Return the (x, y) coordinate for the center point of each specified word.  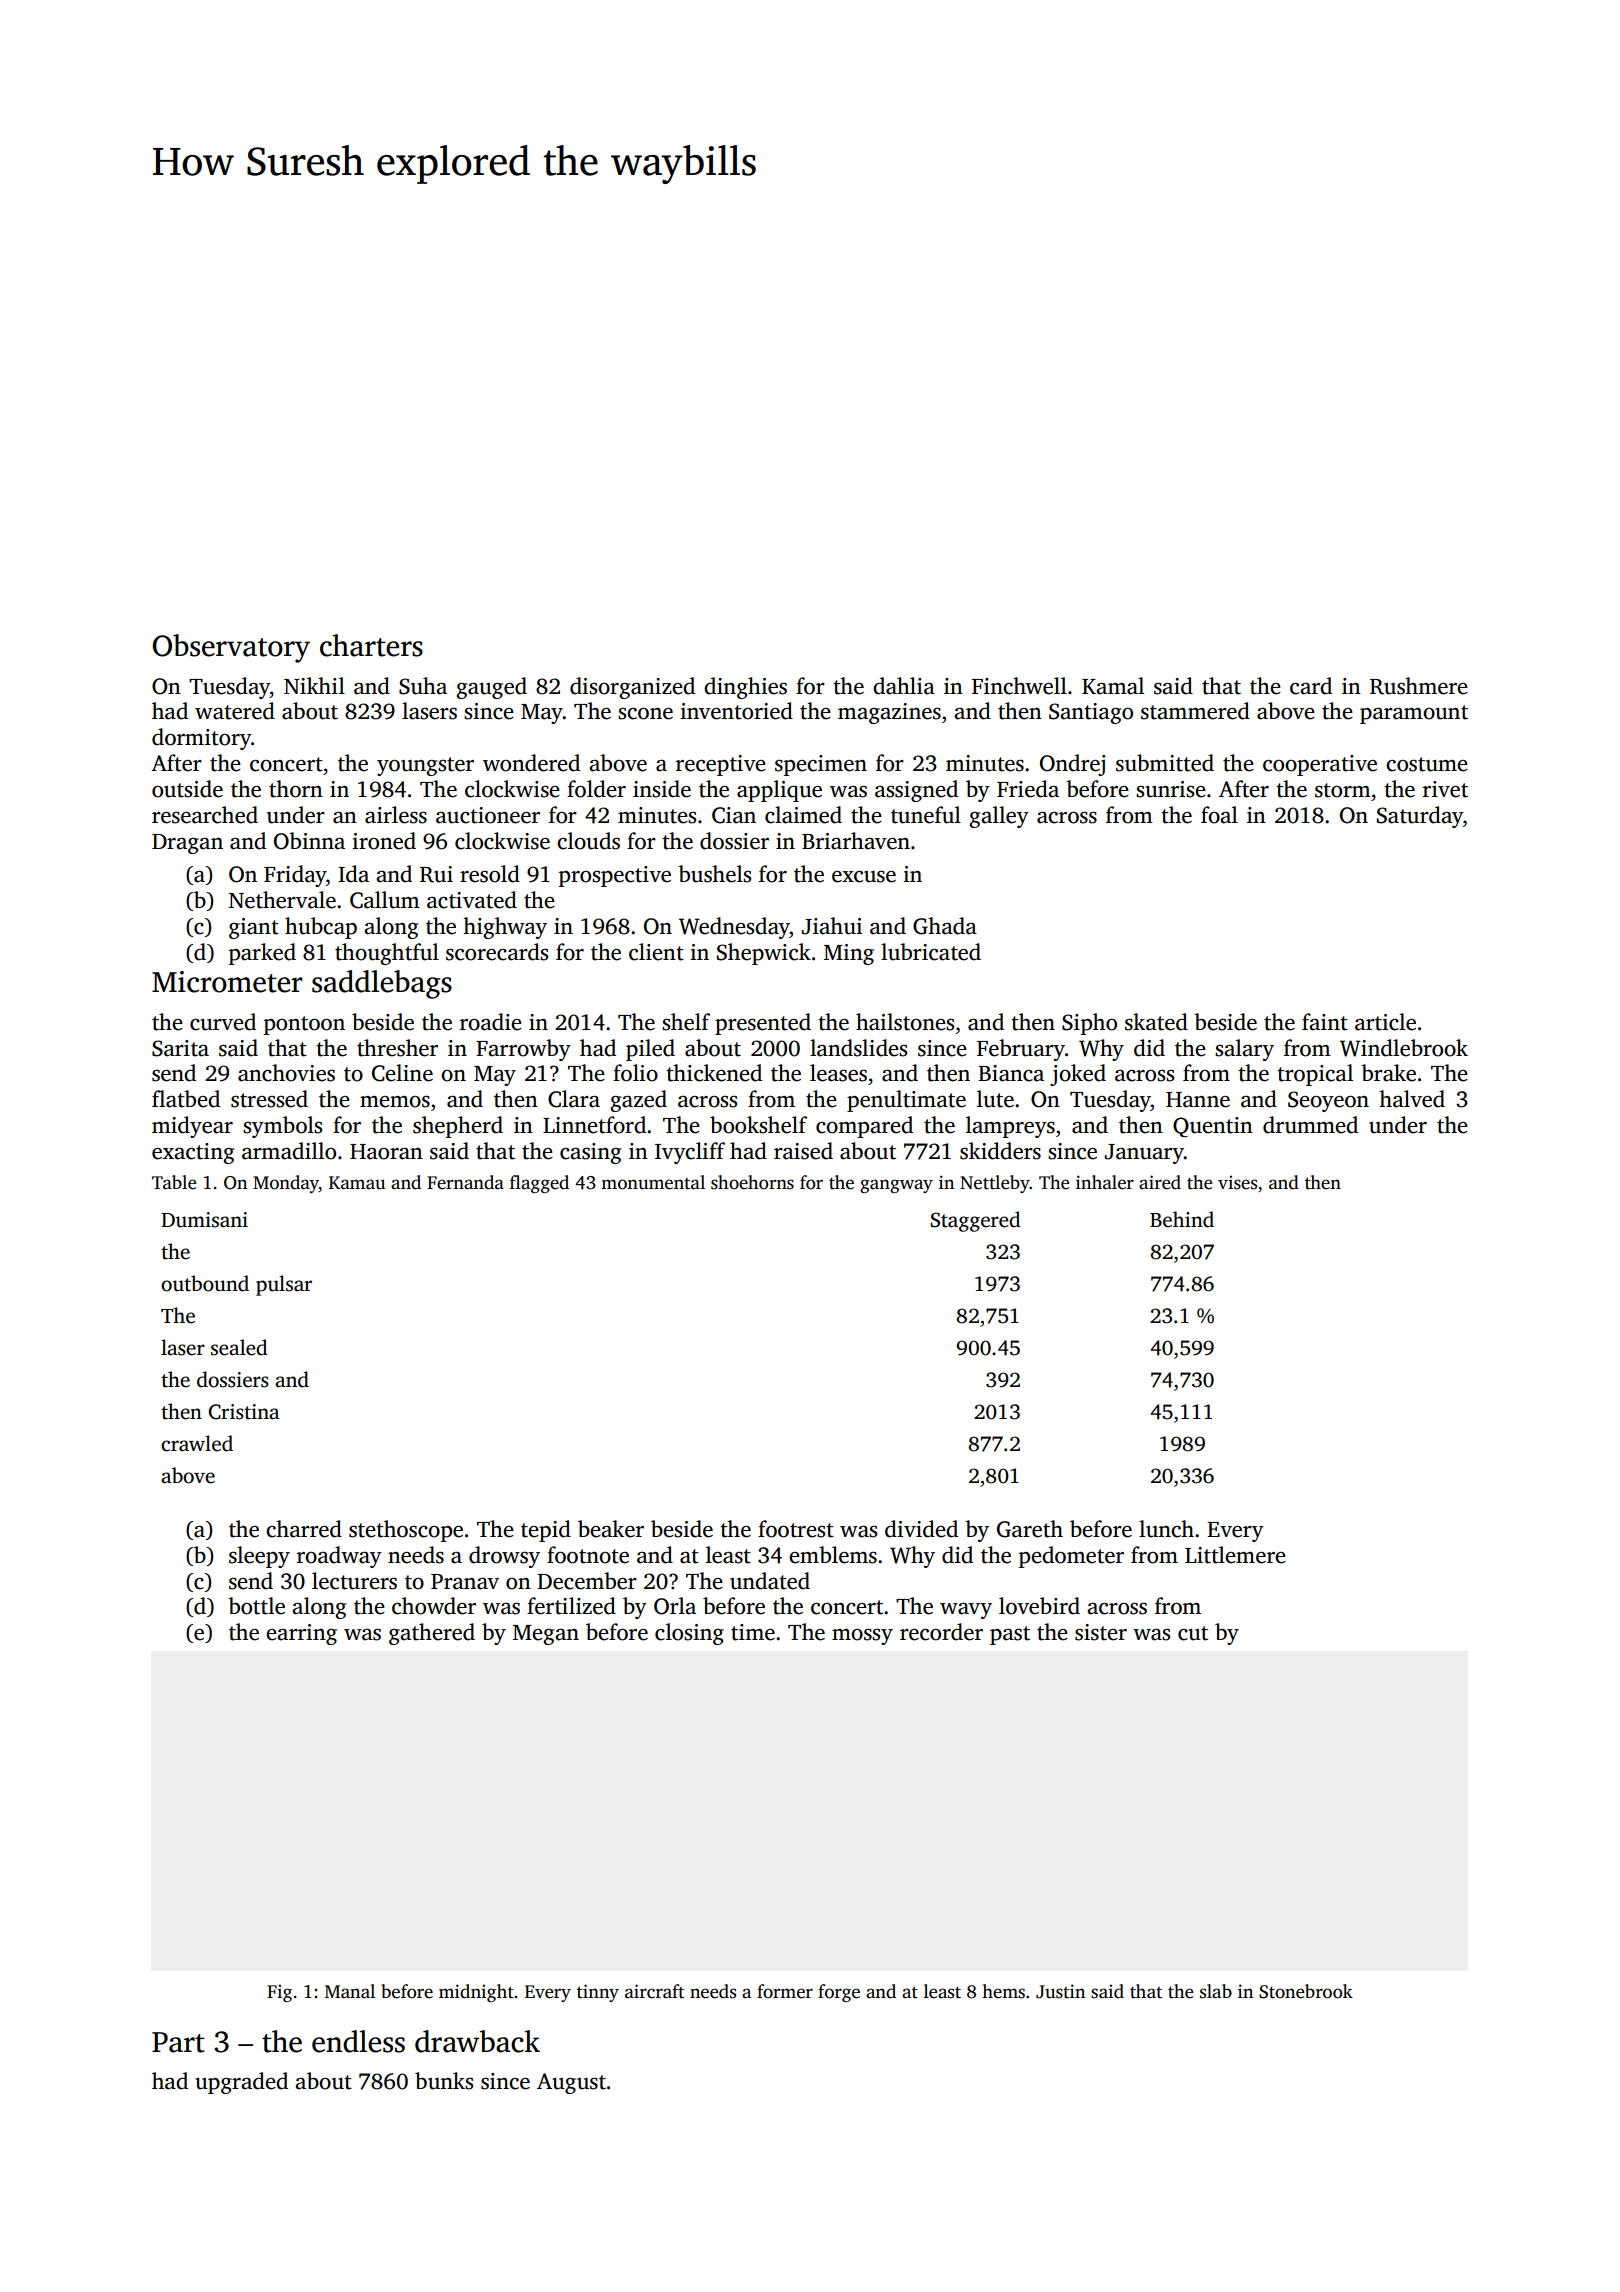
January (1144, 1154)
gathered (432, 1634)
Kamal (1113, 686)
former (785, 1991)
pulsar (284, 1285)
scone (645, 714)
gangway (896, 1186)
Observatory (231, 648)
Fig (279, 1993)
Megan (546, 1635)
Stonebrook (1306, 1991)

____

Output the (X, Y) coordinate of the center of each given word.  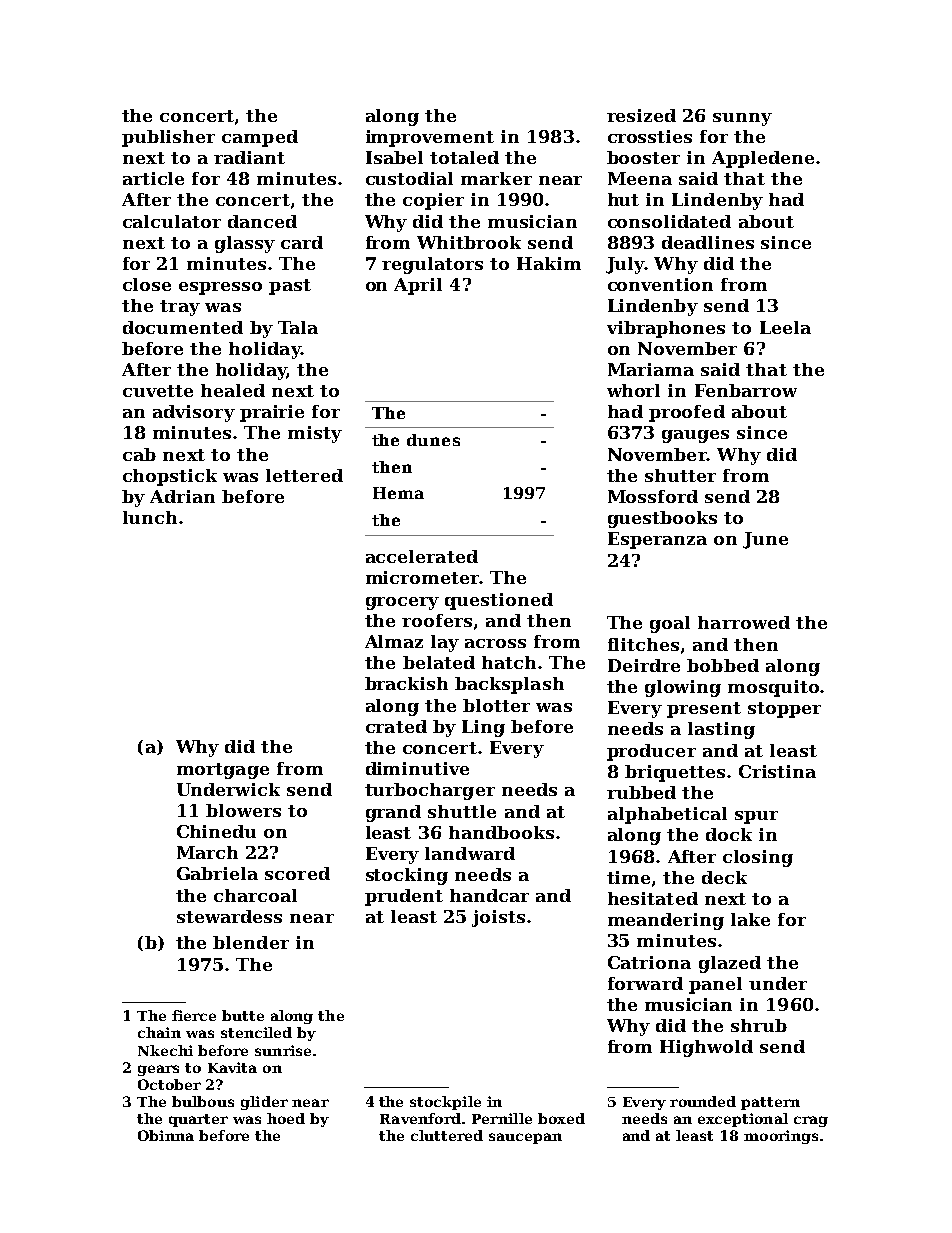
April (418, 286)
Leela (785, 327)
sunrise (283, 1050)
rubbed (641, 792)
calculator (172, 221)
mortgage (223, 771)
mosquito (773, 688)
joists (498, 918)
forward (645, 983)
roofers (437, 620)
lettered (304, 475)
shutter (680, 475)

____

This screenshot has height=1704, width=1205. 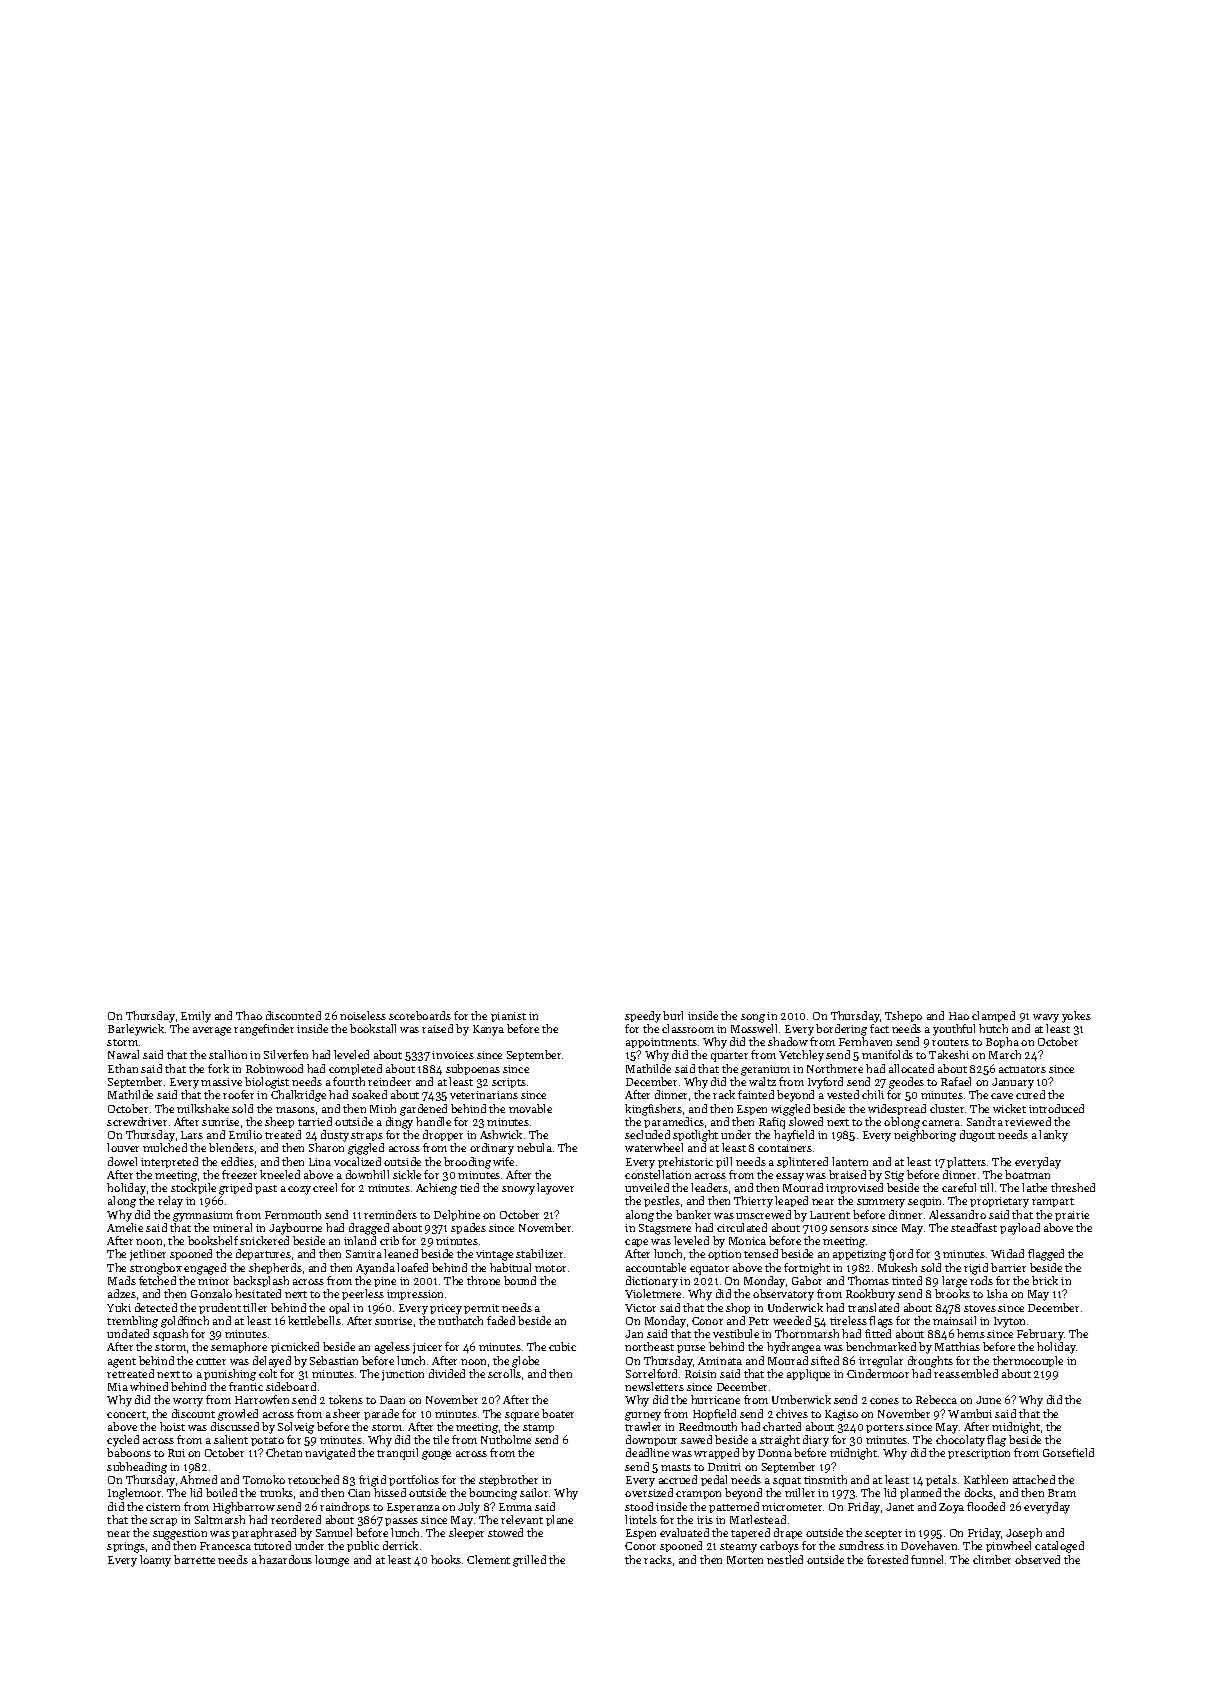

____

What you should do: Please edit the part of the records that opens with the line containing "Return the (x, y)" and closes with the line containing "Stonebrook (1306, 1991)", replacing "pulsar" with "quasar" and keeping everything else as it is. Give back only those lines, and leave the pictures out.

Reply to the task:
Return the (x, y) coordinate for the center point of each specified word.  
January (1144, 1154)
gathered (432, 1634)
Kamal (1113, 686)
former (785, 1991)
quasar (284, 1285)
scone (645, 714)
gangway (896, 1186)
Observatory (231, 648)
Fig (279, 1993)
Megan (546, 1635)
Stonebrook (1306, 1991)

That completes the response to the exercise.